INPUT Start Marker
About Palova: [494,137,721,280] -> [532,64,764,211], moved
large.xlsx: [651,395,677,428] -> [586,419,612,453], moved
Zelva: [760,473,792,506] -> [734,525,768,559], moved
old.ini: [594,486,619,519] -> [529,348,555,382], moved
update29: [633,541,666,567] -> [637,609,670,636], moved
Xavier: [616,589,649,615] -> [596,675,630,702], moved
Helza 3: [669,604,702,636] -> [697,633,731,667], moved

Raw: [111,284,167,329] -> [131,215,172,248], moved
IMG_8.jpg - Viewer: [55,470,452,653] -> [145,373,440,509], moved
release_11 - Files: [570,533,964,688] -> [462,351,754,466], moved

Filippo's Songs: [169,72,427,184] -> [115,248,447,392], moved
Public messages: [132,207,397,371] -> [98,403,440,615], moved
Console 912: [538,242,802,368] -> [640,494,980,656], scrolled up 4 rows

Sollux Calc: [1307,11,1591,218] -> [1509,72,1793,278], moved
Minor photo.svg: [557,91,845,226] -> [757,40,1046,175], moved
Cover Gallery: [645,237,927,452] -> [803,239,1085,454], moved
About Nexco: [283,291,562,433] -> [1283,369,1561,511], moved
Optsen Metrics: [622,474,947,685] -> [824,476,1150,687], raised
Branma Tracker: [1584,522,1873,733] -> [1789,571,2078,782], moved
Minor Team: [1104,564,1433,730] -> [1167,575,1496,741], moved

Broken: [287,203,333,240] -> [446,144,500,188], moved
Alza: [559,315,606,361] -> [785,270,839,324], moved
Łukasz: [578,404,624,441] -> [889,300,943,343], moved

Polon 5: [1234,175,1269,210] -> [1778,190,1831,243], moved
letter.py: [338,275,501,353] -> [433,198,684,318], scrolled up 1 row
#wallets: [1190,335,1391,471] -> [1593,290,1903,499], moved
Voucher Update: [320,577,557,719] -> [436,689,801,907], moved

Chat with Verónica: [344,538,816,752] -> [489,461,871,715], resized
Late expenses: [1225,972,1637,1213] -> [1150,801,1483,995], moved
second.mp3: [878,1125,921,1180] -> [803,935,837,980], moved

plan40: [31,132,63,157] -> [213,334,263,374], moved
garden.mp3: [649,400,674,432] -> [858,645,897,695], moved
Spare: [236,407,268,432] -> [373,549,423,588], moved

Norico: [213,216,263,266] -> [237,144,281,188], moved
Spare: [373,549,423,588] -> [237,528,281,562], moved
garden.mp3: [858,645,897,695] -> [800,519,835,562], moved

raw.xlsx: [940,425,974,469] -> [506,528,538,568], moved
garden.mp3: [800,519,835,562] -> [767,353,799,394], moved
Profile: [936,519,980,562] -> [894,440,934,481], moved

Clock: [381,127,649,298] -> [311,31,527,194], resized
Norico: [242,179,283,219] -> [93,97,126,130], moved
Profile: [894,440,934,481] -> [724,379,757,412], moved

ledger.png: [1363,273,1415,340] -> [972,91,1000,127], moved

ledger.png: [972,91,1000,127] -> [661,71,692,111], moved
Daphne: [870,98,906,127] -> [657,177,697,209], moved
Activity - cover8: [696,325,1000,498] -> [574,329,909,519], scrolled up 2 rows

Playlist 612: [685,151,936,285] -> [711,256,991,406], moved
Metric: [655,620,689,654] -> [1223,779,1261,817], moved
INPUT End Marker
Leave out every line above except those from the line with "About Nexco: [283,291,562,433]" up to and including the line with "Polon 5: [1234,175,1269,210]", and copy those exactly.

About Nexco: [283,291,562,433] -> [1283,369,1561,511], moved
Optsen Metrics: [622,474,947,685] -> [824,476,1150,687], raised
Branma Tracker: [1584,522,1873,733] -> [1789,571,2078,782], moved
Minor Team: [1104,564,1433,730] -> [1167,575,1496,741], moved

Broken: [287,203,333,240] -> [446,144,500,188], moved
Alza: [559,315,606,361] -> [785,270,839,324], moved
Łukasz: [578,404,624,441] -> [889,300,943,343], moved

Polon 5: [1234,175,1269,210] -> [1778,190,1831,243], moved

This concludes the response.